━━ Excerpted data

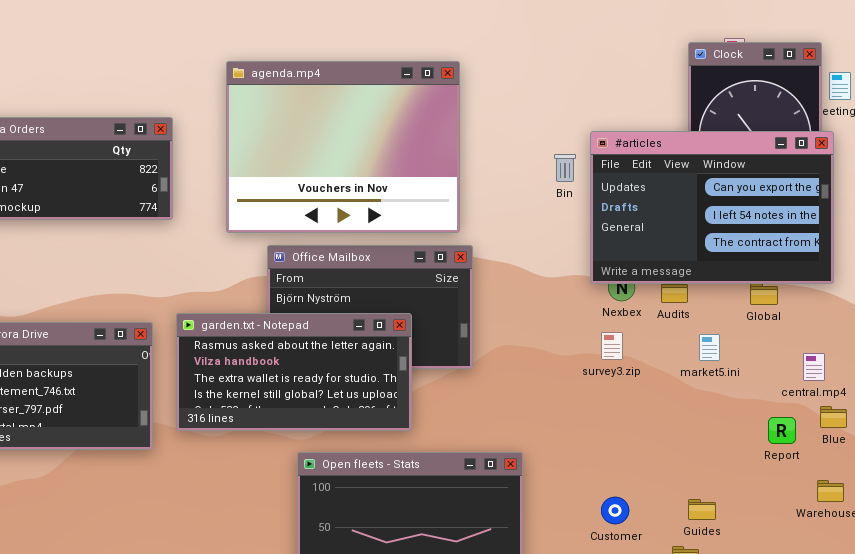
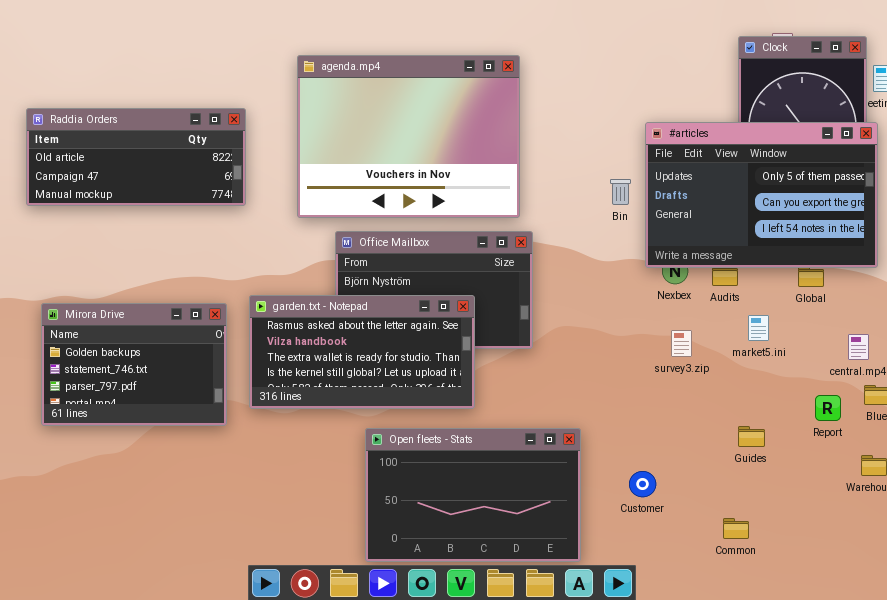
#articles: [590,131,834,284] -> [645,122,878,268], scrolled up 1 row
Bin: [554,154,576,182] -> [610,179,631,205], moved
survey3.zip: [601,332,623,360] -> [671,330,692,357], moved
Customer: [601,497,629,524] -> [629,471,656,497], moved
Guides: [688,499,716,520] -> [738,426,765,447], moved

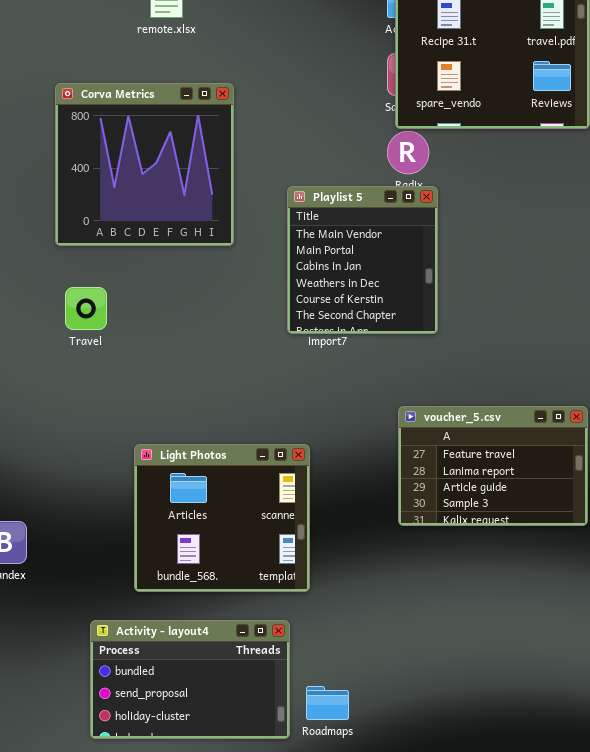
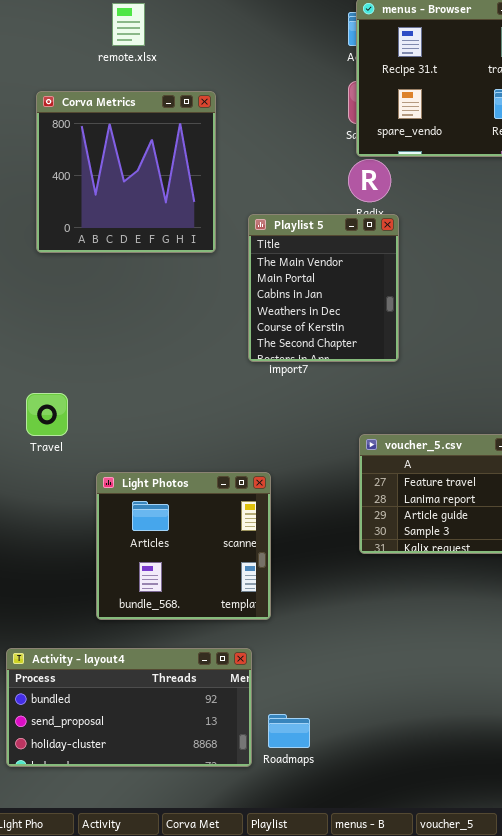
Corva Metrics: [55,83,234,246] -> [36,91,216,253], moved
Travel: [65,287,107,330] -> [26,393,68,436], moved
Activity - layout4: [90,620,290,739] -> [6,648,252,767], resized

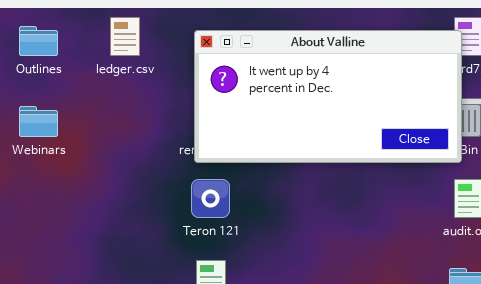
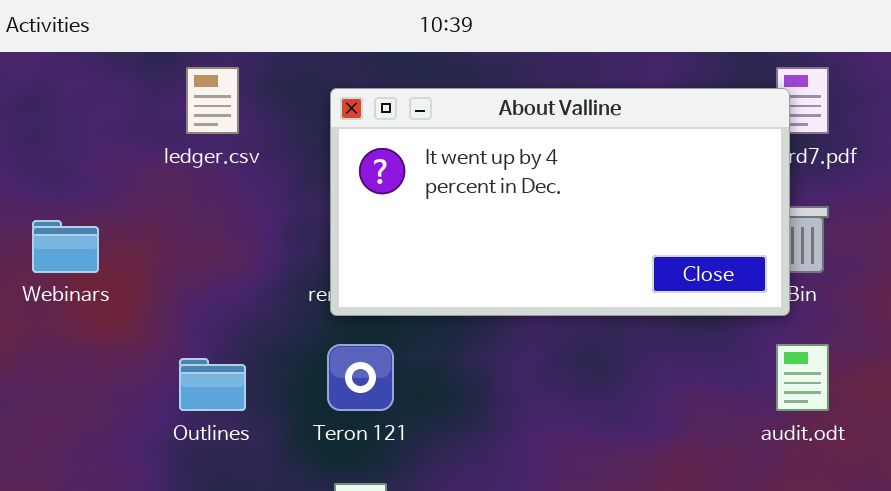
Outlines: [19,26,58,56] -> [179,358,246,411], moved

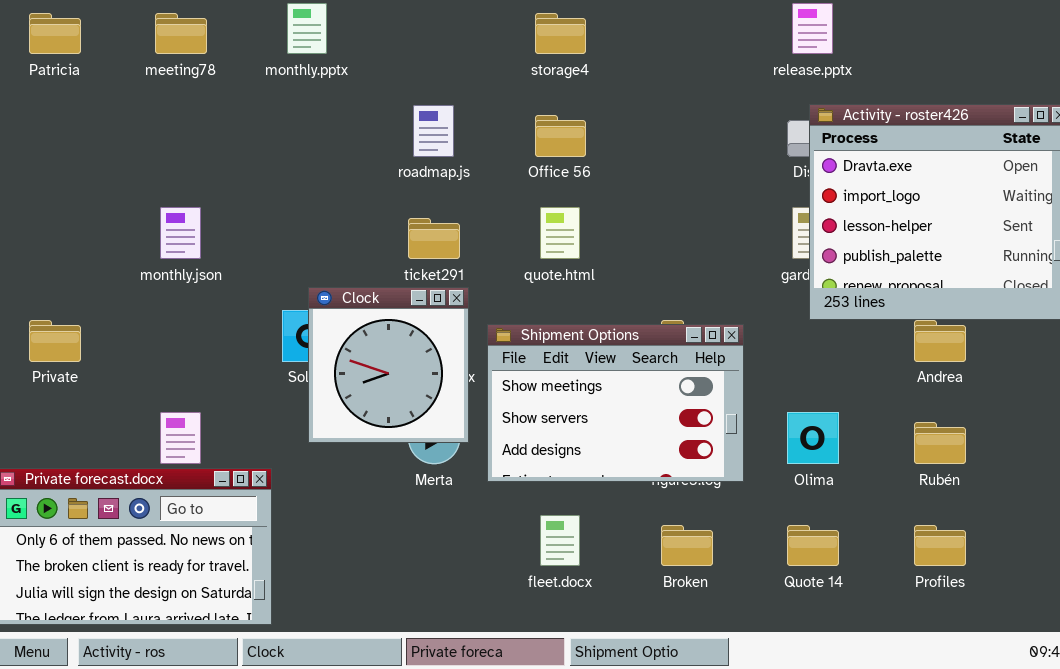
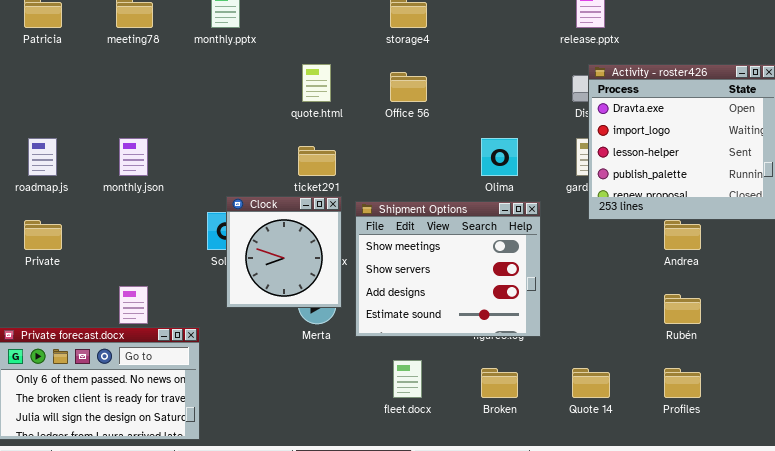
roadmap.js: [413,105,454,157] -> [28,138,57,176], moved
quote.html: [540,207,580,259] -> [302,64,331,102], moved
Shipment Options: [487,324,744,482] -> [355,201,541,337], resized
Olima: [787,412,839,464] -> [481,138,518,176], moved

━━━━

• **Aim of the task**: Could you reproduce the records above exactly, leaving out every picture?

• **Solution below**:
#articles: [590,131,834,284] -> [645,122,878,268], scrolled up 1 row
Bin: [554,154,576,182] -> [610,179,631,205], moved
survey3.zip: [601,332,623,360] -> [671,330,692,357], moved
Customer: [601,497,629,524] -> [629,471,656,497], moved
Guides: [688,499,716,520] -> [738,426,765,447], moved

Corva Metrics: [55,83,234,246] -> [36,91,216,253], moved
Travel: [65,287,107,330] -> [26,393,68,436], moved
Activity - layout4: [90,620,290,739] -> [6,648,252,767], resized

Outlines: [19,26,58,56] -> [179,358,246,411], moved

roadmap.js: [413,105,454,157] -> [28,138,57,176], moved
quote.html: [540,207,580,259] -> [302,64,331,102], moved
Shipment Options: [487,324,744,482] -> [355,201,541,337], resized
Olima: [787,412,839,464] -> [481,138,518,176], moved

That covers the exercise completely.